(INPUT FOR THIS TASK Opens)

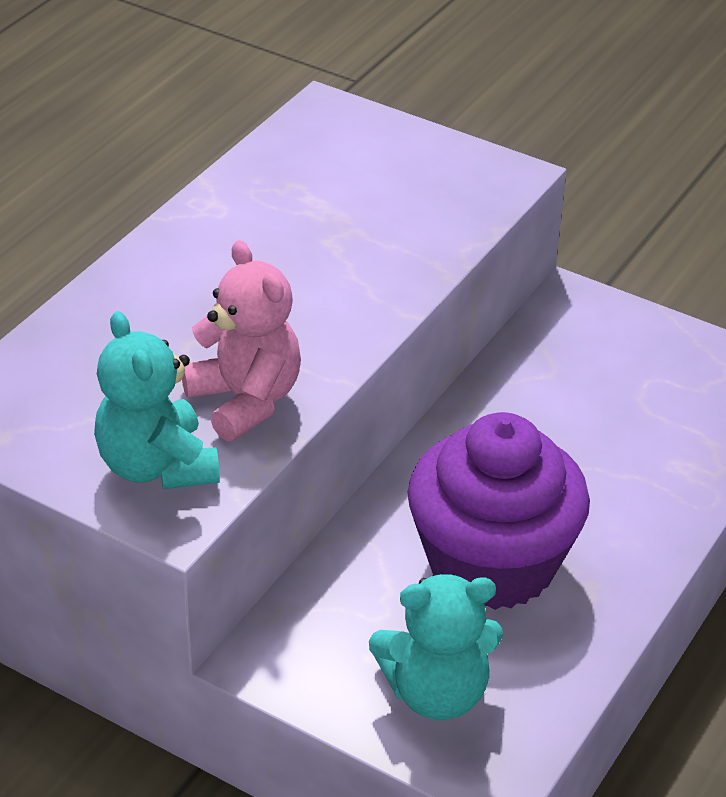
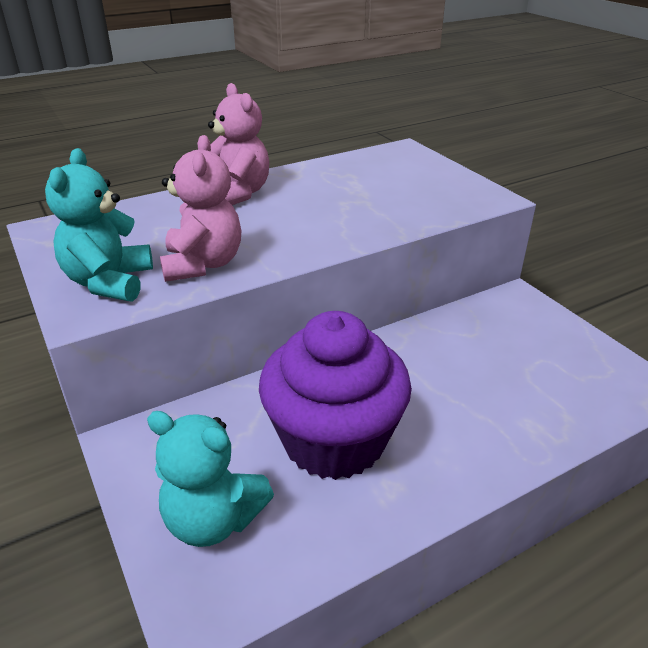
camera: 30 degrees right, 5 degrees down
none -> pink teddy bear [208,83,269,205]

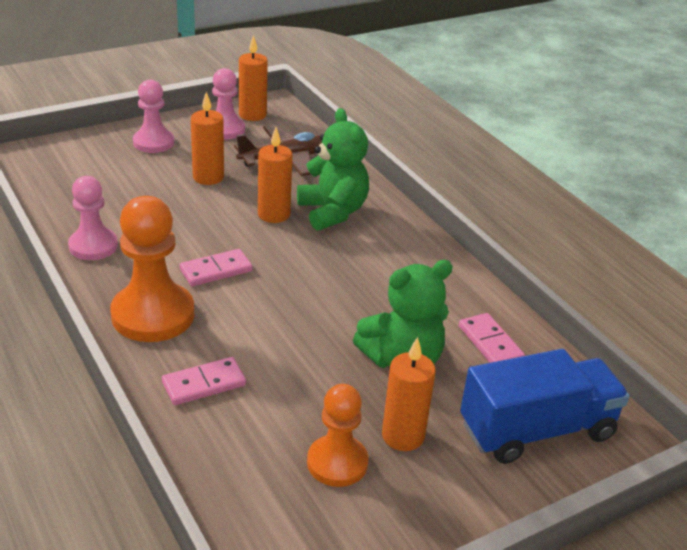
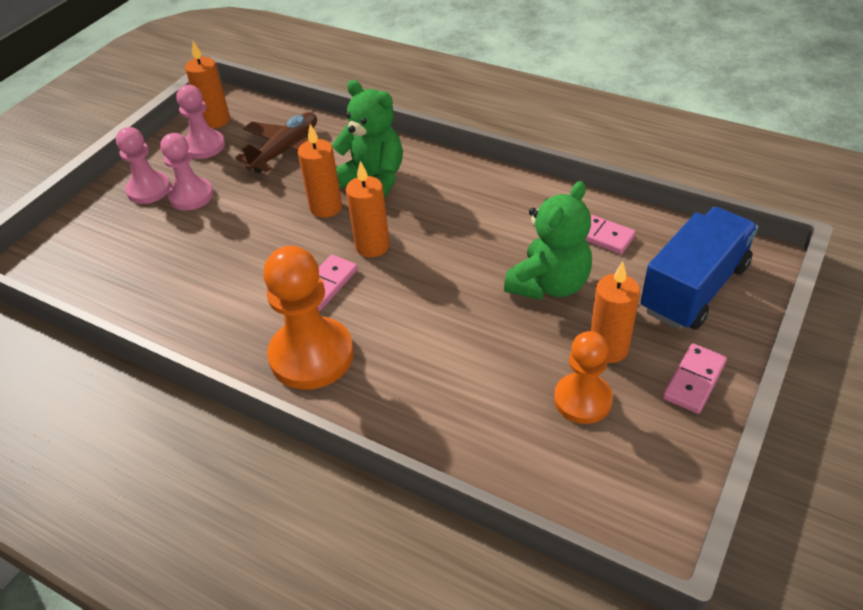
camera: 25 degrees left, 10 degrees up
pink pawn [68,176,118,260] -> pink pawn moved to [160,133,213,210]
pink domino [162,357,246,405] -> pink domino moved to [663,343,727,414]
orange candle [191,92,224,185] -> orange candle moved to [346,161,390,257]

(INPUT FOR THIS TASK Closes)

** ACTION ITEM **
Write out each line of the data that holds the string "camera".

** EXPECTED OUTPUT **
camera: 30 degrees right, 5 degrees down
camera: 25 degrees left, 10 degrees up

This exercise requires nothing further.